SOURCE DATA

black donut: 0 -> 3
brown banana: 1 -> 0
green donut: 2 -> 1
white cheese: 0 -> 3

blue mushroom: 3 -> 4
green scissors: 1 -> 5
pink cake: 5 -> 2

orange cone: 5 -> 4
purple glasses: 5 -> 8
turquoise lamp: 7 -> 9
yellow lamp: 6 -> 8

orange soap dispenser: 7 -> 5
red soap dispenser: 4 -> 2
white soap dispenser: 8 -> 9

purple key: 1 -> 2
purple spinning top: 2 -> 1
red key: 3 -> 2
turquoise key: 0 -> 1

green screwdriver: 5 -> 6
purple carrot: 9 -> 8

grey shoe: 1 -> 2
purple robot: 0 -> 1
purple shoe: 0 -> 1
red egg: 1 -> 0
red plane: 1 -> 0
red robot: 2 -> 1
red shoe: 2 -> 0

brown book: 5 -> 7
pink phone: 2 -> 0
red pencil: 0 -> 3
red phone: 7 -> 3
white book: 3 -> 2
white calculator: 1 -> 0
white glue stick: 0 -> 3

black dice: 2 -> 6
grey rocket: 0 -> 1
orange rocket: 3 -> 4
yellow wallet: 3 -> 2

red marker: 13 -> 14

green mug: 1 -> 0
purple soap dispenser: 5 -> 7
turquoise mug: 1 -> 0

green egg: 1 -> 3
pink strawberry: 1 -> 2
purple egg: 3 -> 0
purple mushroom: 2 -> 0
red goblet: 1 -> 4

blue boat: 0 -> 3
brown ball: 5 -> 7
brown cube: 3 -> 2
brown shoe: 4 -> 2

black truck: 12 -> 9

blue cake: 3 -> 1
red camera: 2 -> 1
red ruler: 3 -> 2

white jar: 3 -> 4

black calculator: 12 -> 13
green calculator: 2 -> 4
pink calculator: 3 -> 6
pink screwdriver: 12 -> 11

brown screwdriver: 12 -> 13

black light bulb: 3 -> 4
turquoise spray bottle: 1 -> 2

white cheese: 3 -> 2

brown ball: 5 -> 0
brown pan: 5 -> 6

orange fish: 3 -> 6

PROBLEM STATEMENT
Scan the preceding listing for the string "mushroom" and copy every line where it occurs.

TASK RESULT
blue mushroom: 3 -> 4
purple mushroom: 2 -> 0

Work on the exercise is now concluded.